_What the task requires_. Go to the line below that has "clockwise: 150", print it and each line after it exactly, and stop after the line that has "in_second: [554, 111, 600, 212]"; leave out pictures.

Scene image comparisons
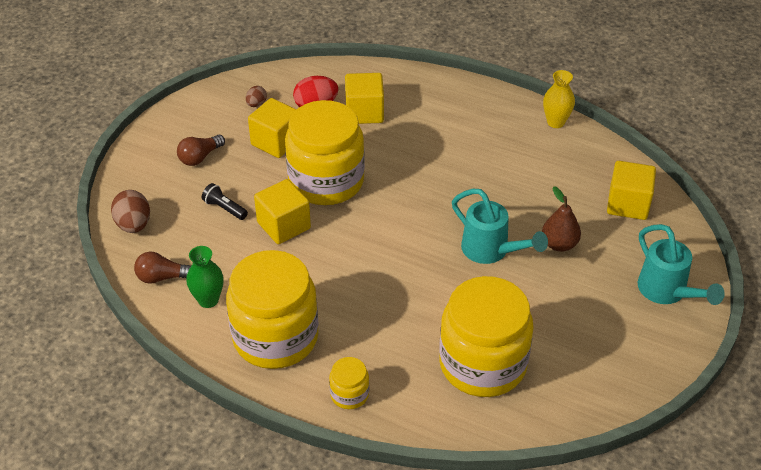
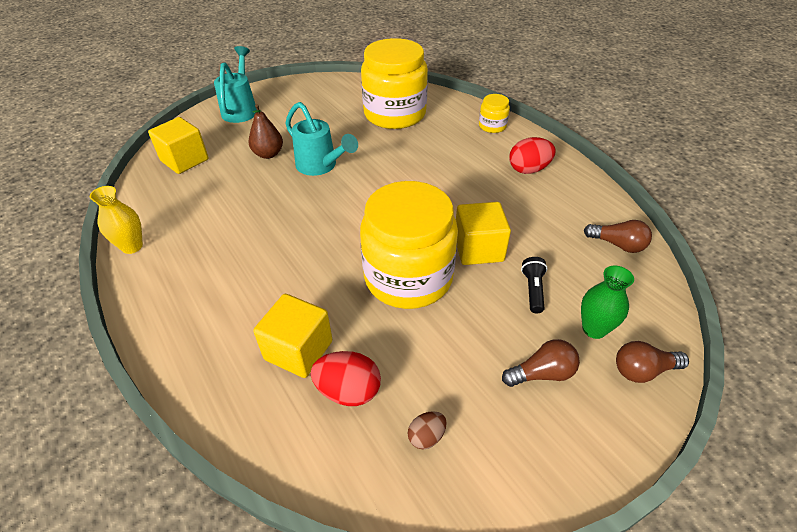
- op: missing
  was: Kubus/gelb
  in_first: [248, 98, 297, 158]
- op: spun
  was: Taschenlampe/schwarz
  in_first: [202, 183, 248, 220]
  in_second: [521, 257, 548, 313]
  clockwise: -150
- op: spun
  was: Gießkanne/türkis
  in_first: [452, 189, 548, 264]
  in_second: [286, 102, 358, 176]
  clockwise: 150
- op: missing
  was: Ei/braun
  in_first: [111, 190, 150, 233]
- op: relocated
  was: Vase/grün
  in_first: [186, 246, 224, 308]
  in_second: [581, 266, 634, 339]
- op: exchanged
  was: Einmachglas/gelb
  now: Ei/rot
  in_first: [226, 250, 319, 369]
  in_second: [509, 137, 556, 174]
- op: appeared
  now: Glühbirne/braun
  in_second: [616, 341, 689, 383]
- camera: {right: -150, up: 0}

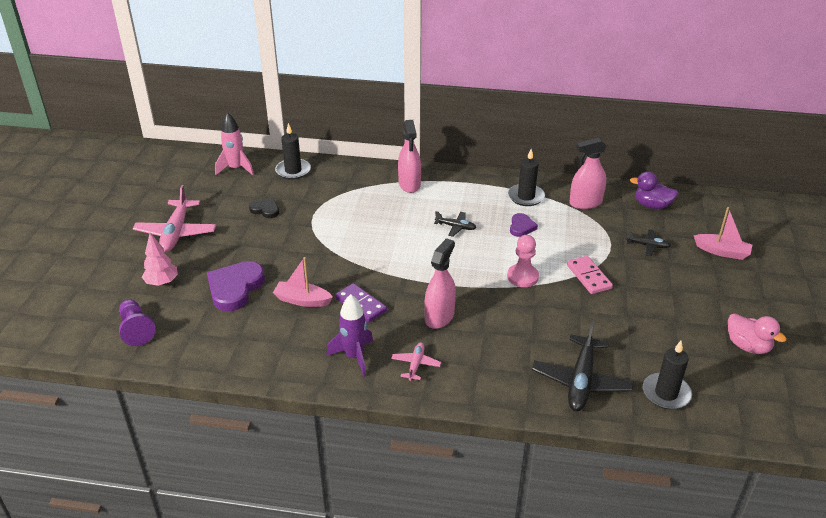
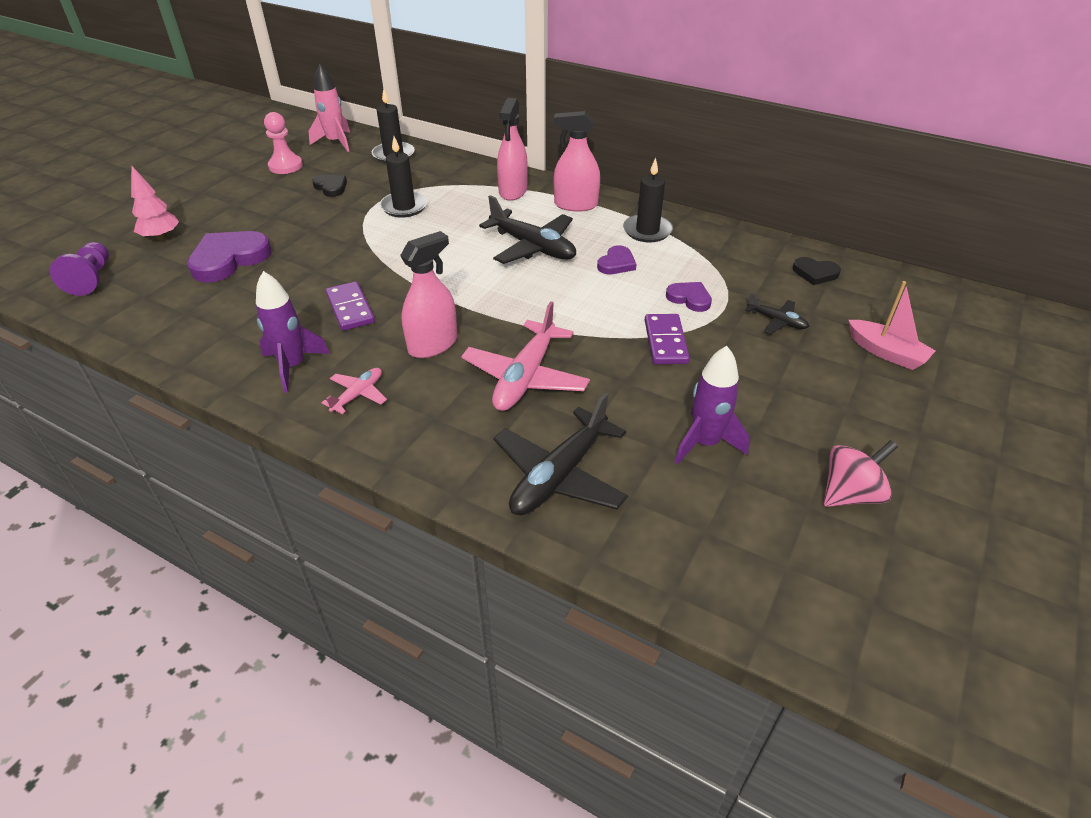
- op: relocated
  was: Sprühflasche/rosa
  in_first: [569, 138, 607, 209]
  in_second: [554, 111, 600, 212]
- op: exchanged
  was: Ente/lila
  now: Herz/schwarz
  in_first: [630, 172, 678, 209]
  in_second: [793, 257, 841, 285]
- op: relocated
  was: Flugzeug/rosa
  in_first: [133, 185, 216, 252]
  in_second: [461, 301, 590, 411]
- op: size
  was: Flugzeug/schwarz
  in_first: [434, 211, 477, 237]
  in_second: [479, 195, 576, 264]
  ratio: 1.95
- op: relocated
  was: Bauer/rosa
  in_first: [507, 235, 539, 287]
  in_second: [264, 112, 303, 174]
- op: colour
  was: Dominostein/rosa
  now: Dominostein/lila
  in_first: [567, 256, 613, 294]
  in_second: [645, 314, 690, 364]
- op: missing
  was: Boot/rosa
  in_first: [273, 257, 333, 307]
- op: exchanged
  was: Ente/rosa
  now: Kreisel/rosa
  in_first: [728, 313, 786, 354]
  in_second: [824, 440, 898, 507]
- op: relocated
  was: Kerze/schwarz
  in_first: [643, 341, 692, 410]
  in_second: [380, 137, 428, 218]
- op: appeared
  now: Herz/lila
  in_second: [666, 282, 712, 312]
- op: appeared
  now: Rakete/lila
  in_second: [675, 346, 750, 465]
- camera: {right: 20, up: 5}

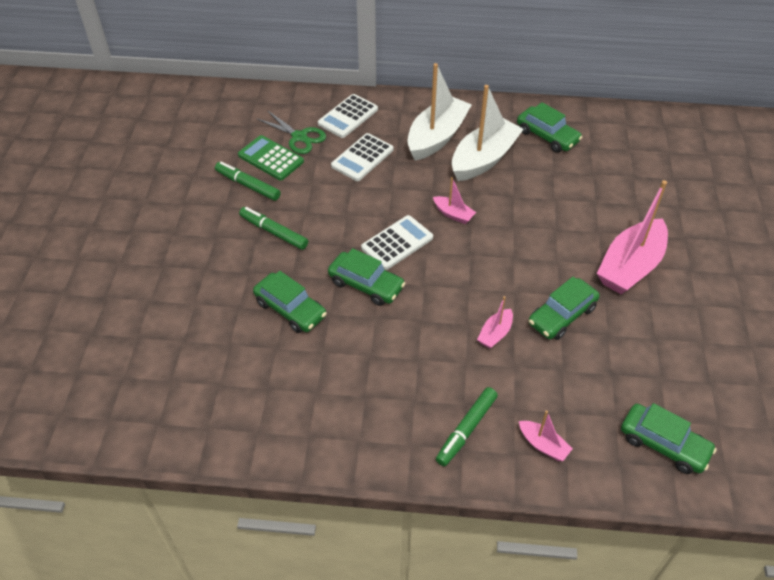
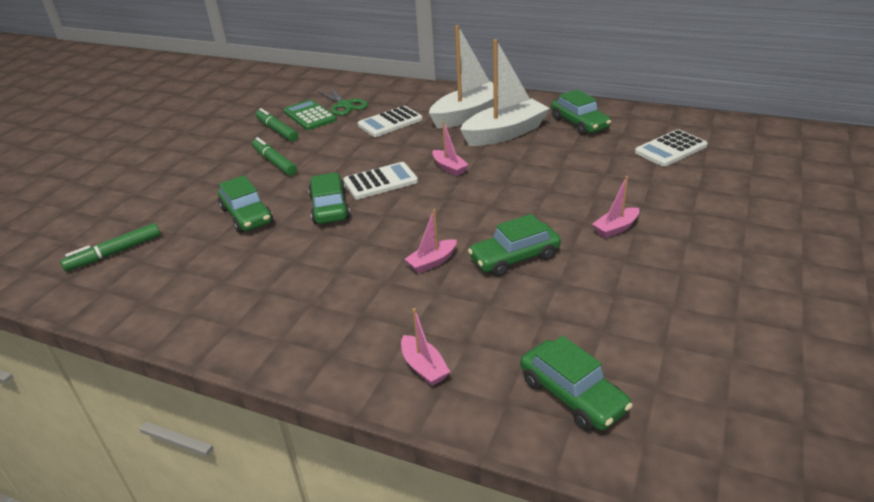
- op: relocated
  was: Taschenrechner/weiß
  in_first: [318, 94, 378, 138]
  in_second: [635, 129, 708, 167]
- op: size
  was: Boot/rosa
  in_first: [597, 180, 668, 294]
  in_second: [592, 176, 640, 238]
  ratio: 0.47
- op: spun
  was: Auto/grün
  in_first: [328, 248, 406, 306]
  in_second: [308, 173, 350, 224]
  clockwise: -150
- op: relocated
  was: Filzstift/grün
  in_first: [436, 387, 498, 466]
  in_second: [60, 223, 160, 271]
- camera: {right: 20, up: -15}

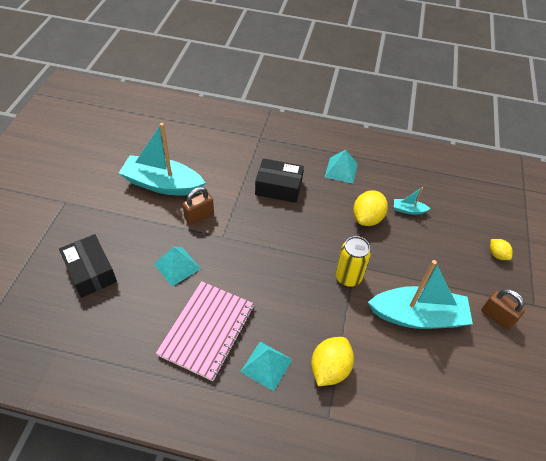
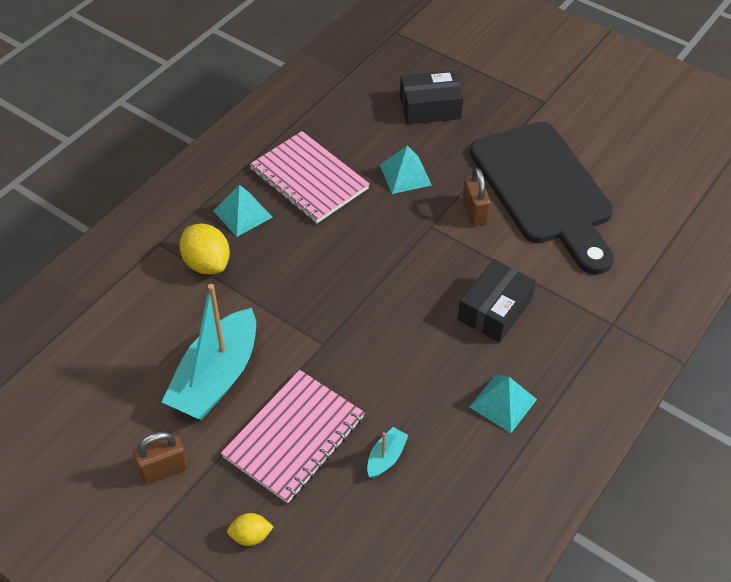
- op: exchanged
  was: Boot/türkis
  now: Schneidebrett/schwarz
  in_first: [119, 123, 205, 195]
  in_second: [470, 122, 614, 275]
- op: missing
  was: Zitrone/gelb
  in_first: [353, 190, 388, 226]
- op: missing
  was: Dose/gelb
  in_first: [335, 236, 371, 287]
- op: appeared
  now: Notizbuch/rosa
  in_second: [221, 370, 365, 503]
- camera: {right: 115, up: 0}

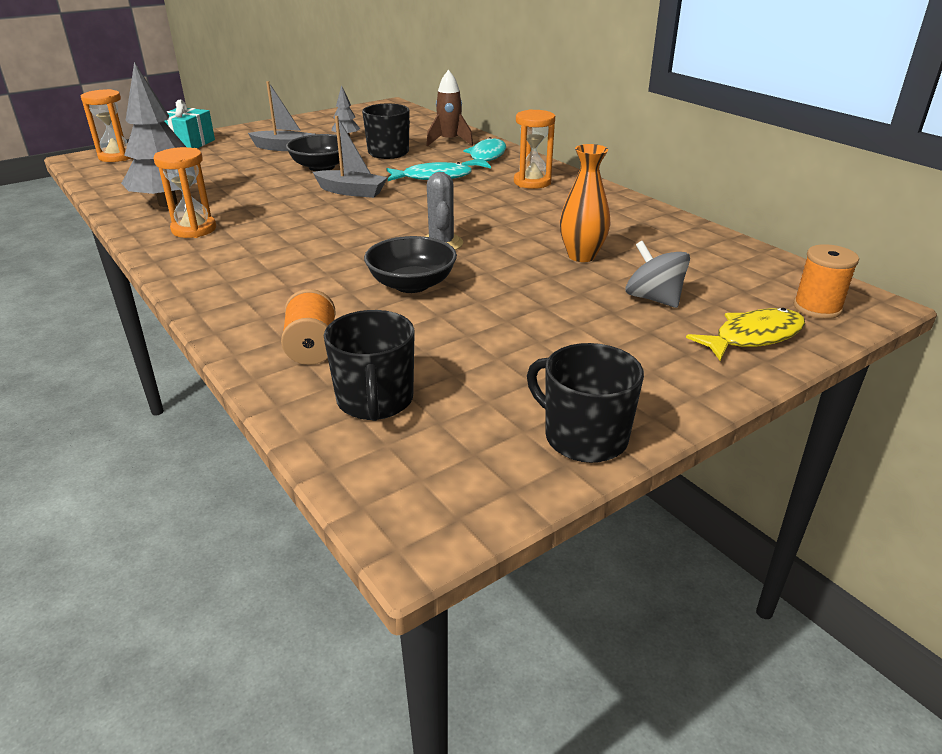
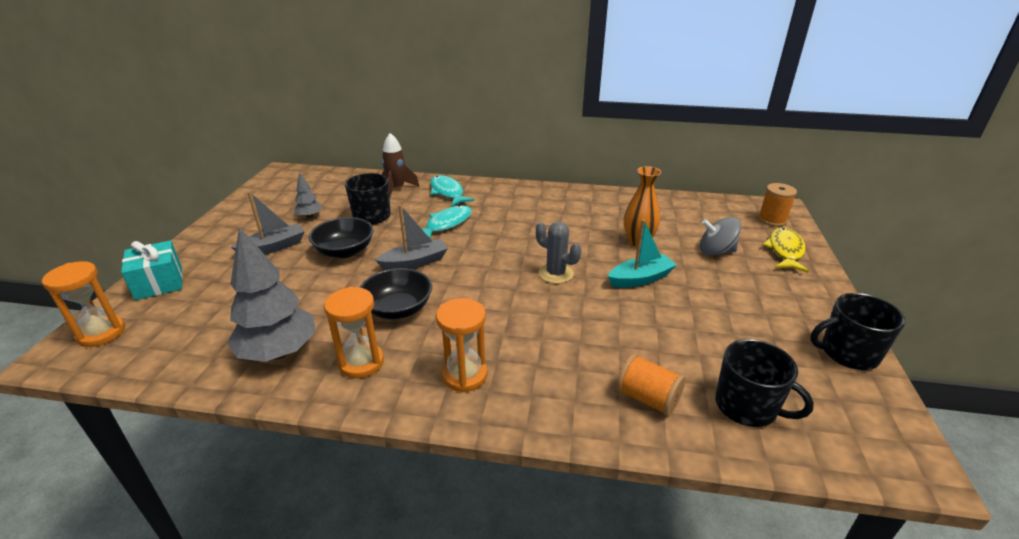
- op: relocated
  was: Sanduhr/orange
  in_first: [514, 109, 555, 189]
  in_second: [436, 298, 488, 393]
- op: relocated
  was: Schüssel/schwarz
  in_first: [364, 236, 457, 293]
  in_second: [360, 268, 432, 319]
- op: appeared
  now: Boot/türkis
  in_second: [608, 219, 677, 288]
- camera: {right: -45, up: 0}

_Response for this exercise_.
  clockwise: 150
- op: missing
  was: Ei/braun
  in_first: [111, 190, 150, 233]
- op: relocated
  was: Vase/grün
  in_first: [186, 246, 224, 308]
  in_second: [581, 266, 634, 339]
- op: exchanged
  was: Einmachglas/gelb
  now: Ei/rot
  in_first: [226, 250, 319, 369]
  in_second: [509, 137, 556, 174]
- op: appeared
  now: Glühbirne/braun
  in_second: [616, 341, 689, 383]
- camera: {right: -150, up: 0}

- op: relocated
  was: Sprühflasche/rosa
  in_first: [569, 138, 607, 209]
  in_second: [554, 111, 600, 212]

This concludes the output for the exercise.